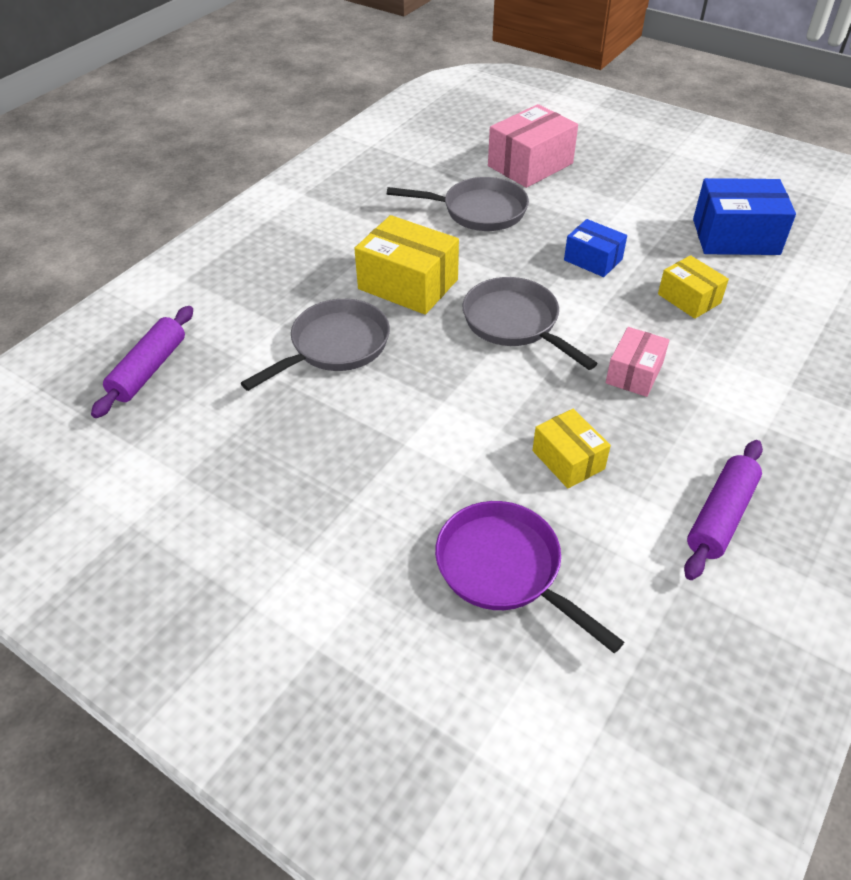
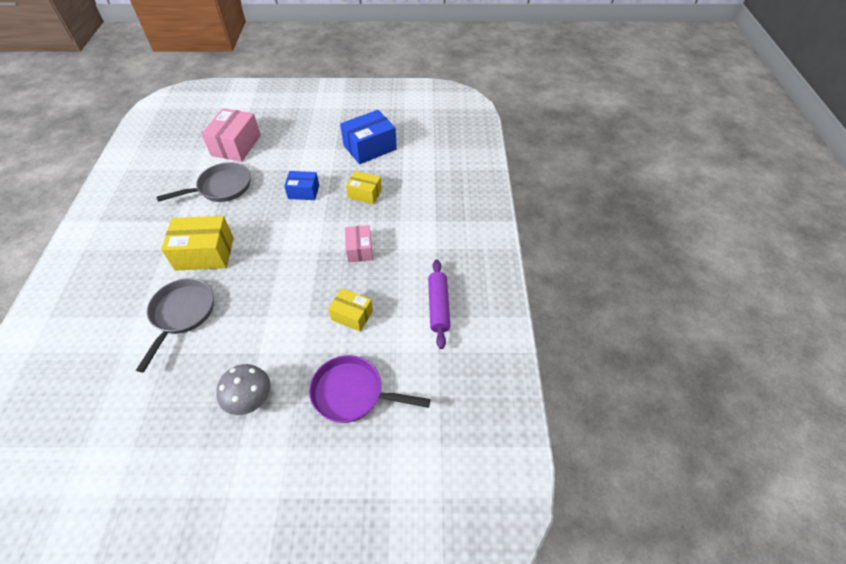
camera: 35 degrees left, 5 degrees up
(149, 369) = (61, 391): purple rolling pin -> none
(357, 496) = (249, 398): none -> grey mushroom
(515, 324) = (282, 250): grey pan -> none

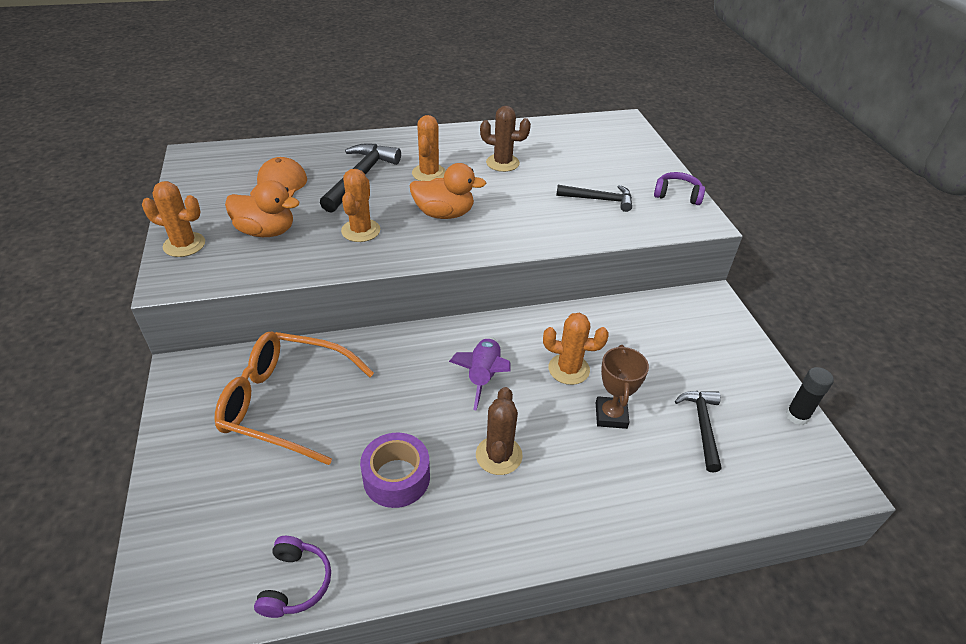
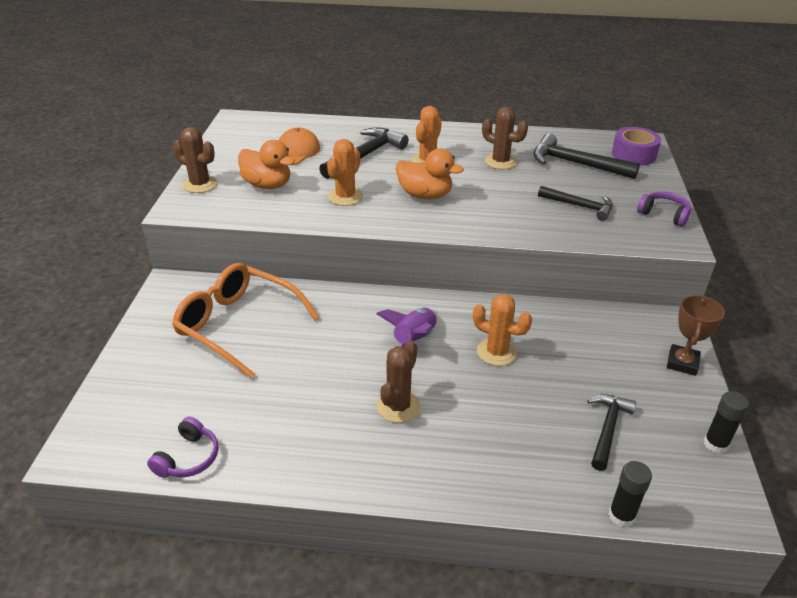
camera: 20 degrees right, 5 degrees down
(184, 245) = (200, 184): orange cactus -> brown cactus
(396, 477) = (302, 402): purple tape -> purple tape (633, 154)
(575, 153) = (576, 164): none -> black hammer
(611, 415) = (519, 399): brown trophy -> brown trophy (682, 363)
(752, 514) = (621, 515): none -> black glue stick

┄┄┄┄┄┄┄┄┄┄┄┄┄┄┄┄┄┄┄┄

→ **Exercise**
With the pictures left out, transcribe the material exactly.

→ **Result of this exercise**
camera: 35 degrees left, 5 degrees up
(149, 369) = (61, 391): purple rolling pin -> none
(357, 496) = (249, 398): none -> grey mushroom
(515, 324) = (282, 250): grey pan -> none

camera: 20 degrees right, 5 degrees down
(184, 245) = (200, 184): orange cactus -> brown cactus
(396, 477) = (302, 402): purple tape -> purple tape (633, 154)
(575, 153) = (576, 164): none -> black hammer
(611, 415) = (519, 399): brown trophy -> brown trophy (682, 363)
(752, 514) = (621, 515): none -> black glue stick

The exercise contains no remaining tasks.